▸ PROBLEM STATEMENT: Scan the entries below, and for each line that includes the word "RESET", make a copy.

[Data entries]

+ + +

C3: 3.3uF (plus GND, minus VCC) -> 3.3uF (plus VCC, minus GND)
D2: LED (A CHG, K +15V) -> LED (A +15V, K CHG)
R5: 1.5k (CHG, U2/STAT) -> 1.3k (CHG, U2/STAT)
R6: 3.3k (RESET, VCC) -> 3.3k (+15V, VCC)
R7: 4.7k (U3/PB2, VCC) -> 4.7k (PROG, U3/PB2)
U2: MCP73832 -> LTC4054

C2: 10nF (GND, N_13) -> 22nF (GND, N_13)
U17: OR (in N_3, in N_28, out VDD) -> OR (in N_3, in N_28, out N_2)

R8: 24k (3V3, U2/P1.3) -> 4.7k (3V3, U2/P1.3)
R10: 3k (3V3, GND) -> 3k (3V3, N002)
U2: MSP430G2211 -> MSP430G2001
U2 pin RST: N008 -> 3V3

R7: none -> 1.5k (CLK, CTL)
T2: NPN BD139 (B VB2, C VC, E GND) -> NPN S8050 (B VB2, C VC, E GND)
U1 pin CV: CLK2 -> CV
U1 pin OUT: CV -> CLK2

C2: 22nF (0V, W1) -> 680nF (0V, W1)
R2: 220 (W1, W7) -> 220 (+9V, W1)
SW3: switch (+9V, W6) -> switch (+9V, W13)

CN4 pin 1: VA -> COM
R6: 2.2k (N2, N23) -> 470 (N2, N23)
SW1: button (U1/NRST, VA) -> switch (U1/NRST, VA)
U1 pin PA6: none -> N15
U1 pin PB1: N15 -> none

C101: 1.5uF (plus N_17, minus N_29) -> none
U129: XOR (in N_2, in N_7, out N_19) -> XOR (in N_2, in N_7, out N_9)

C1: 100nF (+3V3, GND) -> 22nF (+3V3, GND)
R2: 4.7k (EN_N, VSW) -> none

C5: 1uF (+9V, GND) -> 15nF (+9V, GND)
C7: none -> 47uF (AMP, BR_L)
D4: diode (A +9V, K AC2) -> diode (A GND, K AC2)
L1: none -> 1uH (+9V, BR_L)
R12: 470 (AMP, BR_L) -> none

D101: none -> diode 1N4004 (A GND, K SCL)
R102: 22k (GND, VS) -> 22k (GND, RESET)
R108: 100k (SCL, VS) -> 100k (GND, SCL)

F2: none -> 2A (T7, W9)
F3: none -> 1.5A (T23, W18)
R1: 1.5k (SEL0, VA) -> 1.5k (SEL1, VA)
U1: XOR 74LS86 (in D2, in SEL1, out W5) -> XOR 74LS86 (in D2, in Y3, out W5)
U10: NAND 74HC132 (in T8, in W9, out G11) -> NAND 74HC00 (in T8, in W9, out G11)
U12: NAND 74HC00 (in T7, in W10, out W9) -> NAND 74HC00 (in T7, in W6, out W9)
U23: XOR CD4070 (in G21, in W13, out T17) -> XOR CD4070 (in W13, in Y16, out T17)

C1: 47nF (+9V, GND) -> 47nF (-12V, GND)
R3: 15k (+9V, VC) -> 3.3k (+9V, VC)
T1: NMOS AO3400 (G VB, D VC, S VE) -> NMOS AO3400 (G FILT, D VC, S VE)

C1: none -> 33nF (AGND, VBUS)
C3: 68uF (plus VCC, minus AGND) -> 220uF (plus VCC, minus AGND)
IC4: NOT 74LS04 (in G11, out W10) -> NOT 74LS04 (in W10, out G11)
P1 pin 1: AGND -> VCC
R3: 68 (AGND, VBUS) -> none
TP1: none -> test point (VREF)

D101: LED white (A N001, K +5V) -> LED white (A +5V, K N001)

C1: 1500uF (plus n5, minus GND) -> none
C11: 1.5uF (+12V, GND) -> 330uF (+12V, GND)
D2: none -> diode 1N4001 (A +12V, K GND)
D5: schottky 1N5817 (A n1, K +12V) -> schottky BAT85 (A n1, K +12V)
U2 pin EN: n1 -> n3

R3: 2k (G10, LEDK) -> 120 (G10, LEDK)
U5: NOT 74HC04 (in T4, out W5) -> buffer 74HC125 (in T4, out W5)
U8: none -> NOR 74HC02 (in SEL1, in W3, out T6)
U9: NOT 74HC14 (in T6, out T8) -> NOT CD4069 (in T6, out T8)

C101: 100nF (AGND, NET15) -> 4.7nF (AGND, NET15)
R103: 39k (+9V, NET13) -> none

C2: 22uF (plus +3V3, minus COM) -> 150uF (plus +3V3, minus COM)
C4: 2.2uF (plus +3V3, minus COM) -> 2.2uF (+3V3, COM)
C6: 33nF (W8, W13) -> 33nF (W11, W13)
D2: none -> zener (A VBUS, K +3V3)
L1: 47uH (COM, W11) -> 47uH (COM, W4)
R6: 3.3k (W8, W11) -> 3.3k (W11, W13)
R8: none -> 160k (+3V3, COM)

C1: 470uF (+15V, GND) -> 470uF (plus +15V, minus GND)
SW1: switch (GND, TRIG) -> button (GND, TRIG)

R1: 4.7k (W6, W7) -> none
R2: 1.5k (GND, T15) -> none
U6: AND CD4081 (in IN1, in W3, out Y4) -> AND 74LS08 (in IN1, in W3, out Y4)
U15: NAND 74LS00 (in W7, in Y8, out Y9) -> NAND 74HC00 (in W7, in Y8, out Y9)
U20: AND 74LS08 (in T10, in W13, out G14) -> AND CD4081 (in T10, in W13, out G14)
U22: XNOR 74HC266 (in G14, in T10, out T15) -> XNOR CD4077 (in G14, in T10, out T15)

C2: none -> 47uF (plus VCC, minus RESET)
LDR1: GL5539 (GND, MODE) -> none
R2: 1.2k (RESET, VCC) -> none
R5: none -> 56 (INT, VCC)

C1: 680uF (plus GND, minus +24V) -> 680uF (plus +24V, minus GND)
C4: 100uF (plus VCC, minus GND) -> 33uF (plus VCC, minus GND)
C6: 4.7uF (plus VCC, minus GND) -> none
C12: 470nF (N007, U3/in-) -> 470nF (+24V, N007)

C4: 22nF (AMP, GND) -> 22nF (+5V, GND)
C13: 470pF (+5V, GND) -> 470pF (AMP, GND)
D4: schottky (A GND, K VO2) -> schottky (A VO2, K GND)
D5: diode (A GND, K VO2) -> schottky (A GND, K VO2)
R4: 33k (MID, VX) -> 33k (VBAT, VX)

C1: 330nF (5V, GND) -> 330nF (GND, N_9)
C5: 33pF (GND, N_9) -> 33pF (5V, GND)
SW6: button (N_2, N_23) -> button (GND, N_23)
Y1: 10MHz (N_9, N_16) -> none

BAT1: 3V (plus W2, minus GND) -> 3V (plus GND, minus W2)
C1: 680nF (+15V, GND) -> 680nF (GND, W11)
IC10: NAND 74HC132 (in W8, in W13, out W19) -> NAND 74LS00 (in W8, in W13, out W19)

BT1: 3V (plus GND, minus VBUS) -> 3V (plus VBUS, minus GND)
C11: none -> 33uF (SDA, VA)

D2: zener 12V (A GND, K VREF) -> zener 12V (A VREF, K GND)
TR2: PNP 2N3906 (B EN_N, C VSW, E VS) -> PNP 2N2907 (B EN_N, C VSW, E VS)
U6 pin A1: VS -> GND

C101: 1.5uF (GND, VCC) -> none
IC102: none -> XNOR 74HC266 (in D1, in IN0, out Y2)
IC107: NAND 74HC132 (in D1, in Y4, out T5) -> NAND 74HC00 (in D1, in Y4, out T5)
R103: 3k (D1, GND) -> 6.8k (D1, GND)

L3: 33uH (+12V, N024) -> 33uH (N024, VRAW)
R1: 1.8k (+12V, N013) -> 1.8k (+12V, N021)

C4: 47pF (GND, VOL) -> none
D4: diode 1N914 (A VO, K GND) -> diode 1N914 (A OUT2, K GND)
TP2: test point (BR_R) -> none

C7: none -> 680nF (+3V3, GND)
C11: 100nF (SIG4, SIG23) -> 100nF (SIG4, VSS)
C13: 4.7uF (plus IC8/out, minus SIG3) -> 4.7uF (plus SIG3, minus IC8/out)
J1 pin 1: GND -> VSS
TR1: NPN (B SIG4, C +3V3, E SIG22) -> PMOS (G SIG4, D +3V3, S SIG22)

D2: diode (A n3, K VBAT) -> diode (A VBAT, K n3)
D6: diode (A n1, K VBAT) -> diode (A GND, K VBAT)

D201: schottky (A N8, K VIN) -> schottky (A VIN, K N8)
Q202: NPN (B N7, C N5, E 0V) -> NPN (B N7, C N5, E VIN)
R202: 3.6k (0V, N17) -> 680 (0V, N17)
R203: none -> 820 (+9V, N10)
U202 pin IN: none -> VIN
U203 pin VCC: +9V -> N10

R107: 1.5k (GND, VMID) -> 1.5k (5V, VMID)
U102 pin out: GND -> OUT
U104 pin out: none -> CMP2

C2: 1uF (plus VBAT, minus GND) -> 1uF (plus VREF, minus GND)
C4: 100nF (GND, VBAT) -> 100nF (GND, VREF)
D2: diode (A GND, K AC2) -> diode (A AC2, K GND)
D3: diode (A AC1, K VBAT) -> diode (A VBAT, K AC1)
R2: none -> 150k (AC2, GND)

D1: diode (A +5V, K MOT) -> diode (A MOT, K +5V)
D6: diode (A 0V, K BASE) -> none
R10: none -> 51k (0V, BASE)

+ + +

▸ SOLUTION:
R6: 3.3k (RESET, VCC) -> 3.3k (+15V, VCC)
R102: 22k (GND, VS) -> 22k (GND, RESET)
C2: none -> 47uF (plus VCC, minus RESET)
R2: 1.2k (RESET, VCC) -> none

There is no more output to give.